▶ **REQUIREMENT**: Apart from any images, the entries are to be output exactly.

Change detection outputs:
━━━━━━━━

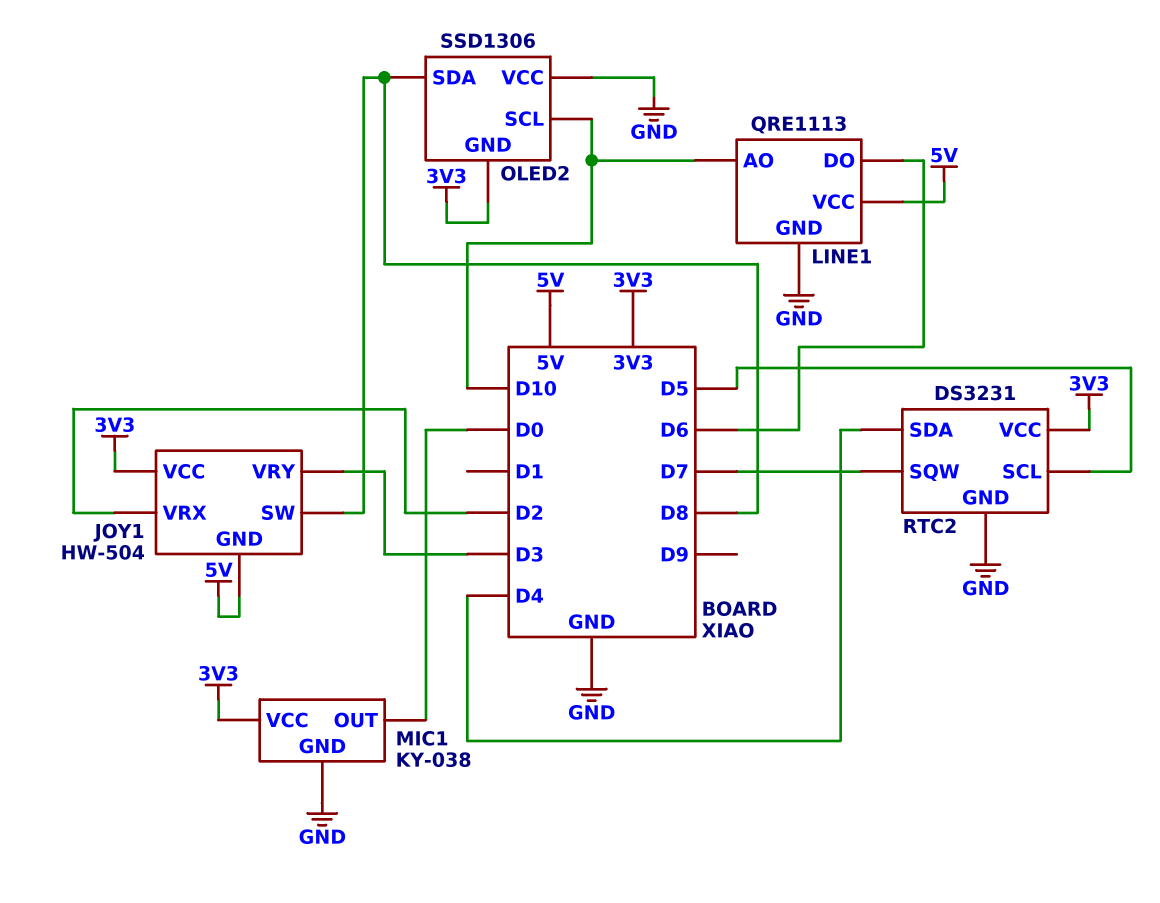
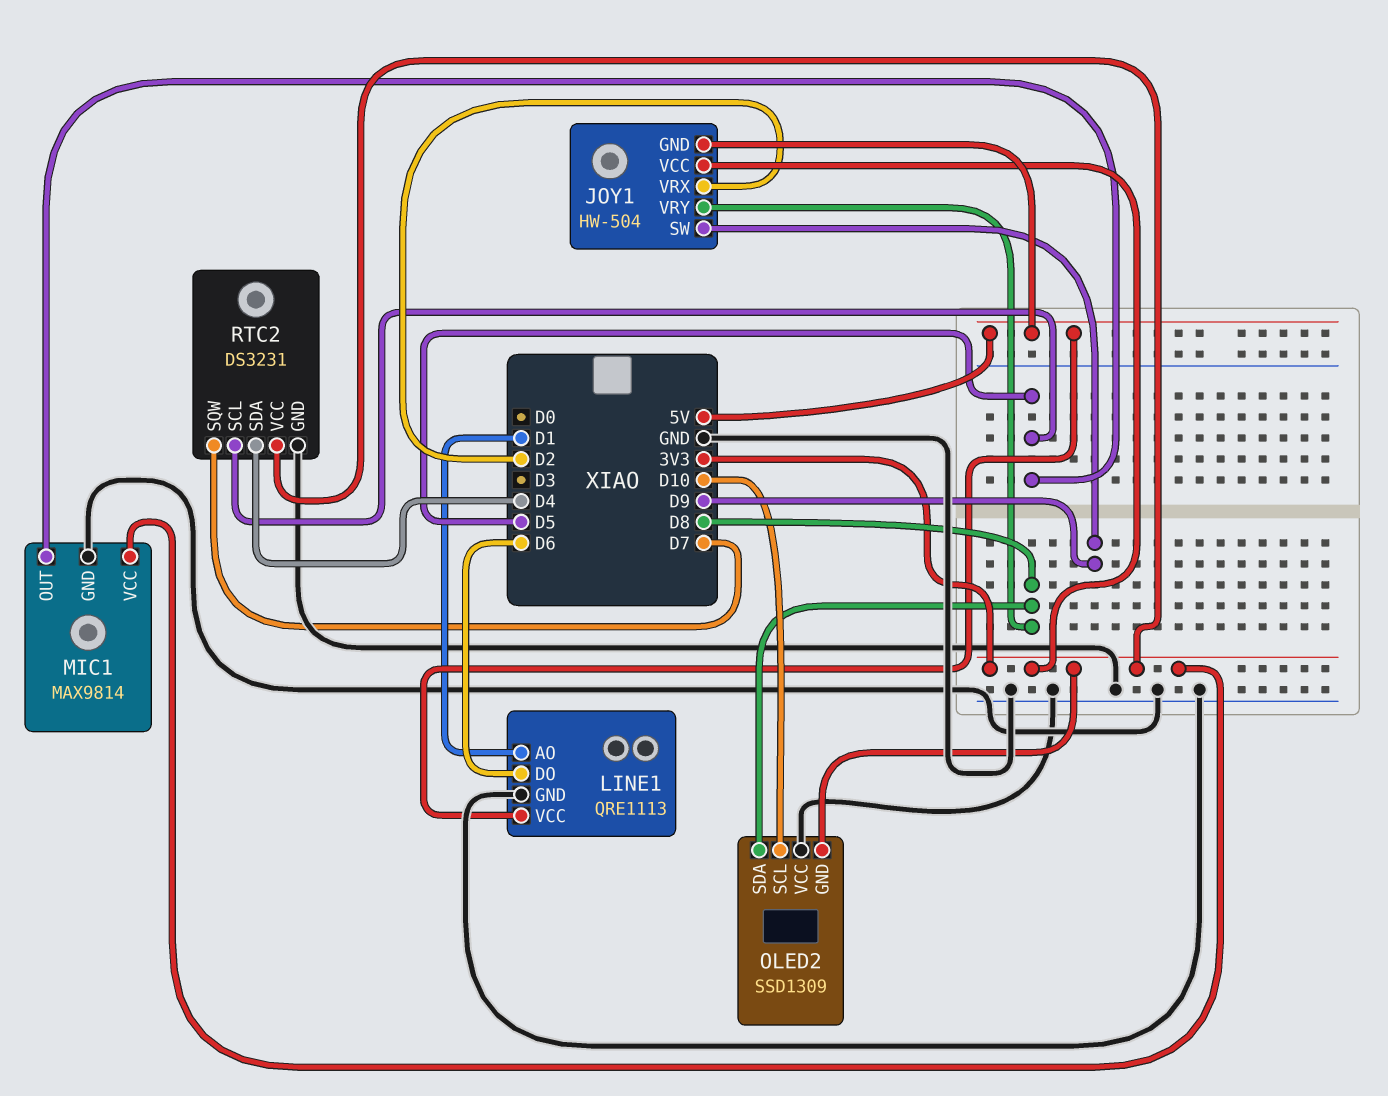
JOY1 pin SW: D8 -> D9
JOY1 pin VRY: D3 -> D8
LINE1 pin AO: D10 -> D1
MIC1: KY-038 -> MAX9814
MIC1 pin OUT: D0 -> D5
OLED2: SSD1306 -> SSD1309

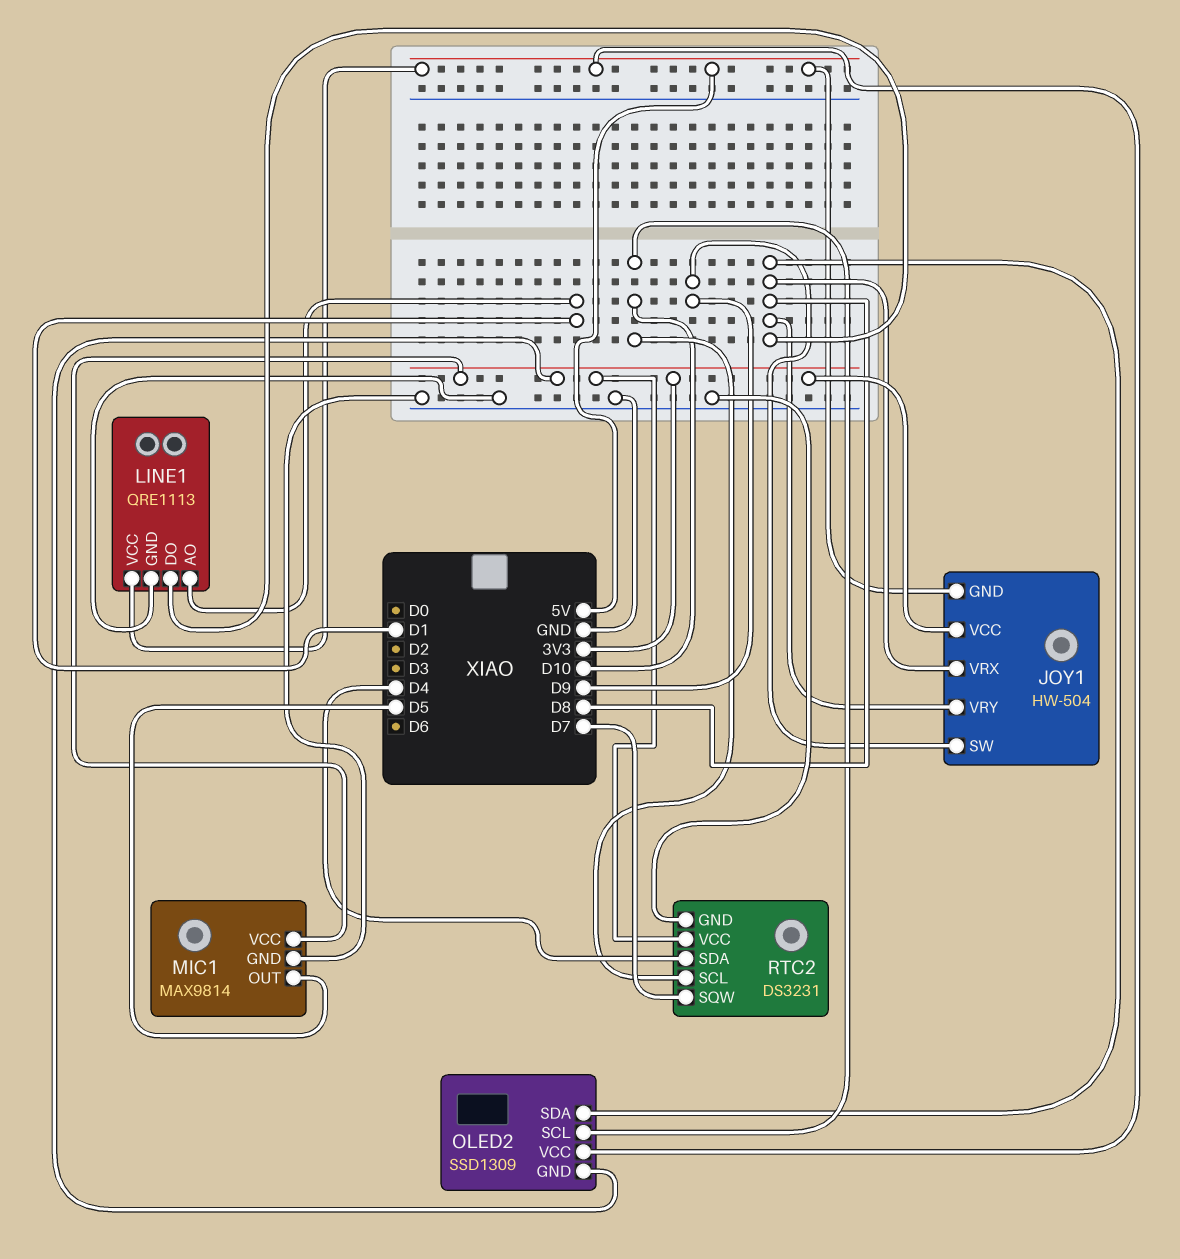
JOY1 pin VRX: D2 -> D8
LINE1 pin DO: D6 -> D8
OLED2 pin VCC: GND -> 5V
RTC2 pin SCL: D5 -> D10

━━━━━━━━

▶ **SOLVED EXERCISE**:
JOY1 pin SW: D8 -> D9
JOY1 pin VRY: D3 -> D8
LINE1 pin AO: D10 -> D1
MIC1: KY-038 -> MAX9814
MIC1 pin OUT: D0 -> D5
OLED2: SSD1306 -> SSD1309

JOY1 pin VRX: D2 -> D8
LINE1 pin DO: D6 -> D8
OLED2 pin VCC: GND -> 5V
RTC2 pin SCL: D5 -> D10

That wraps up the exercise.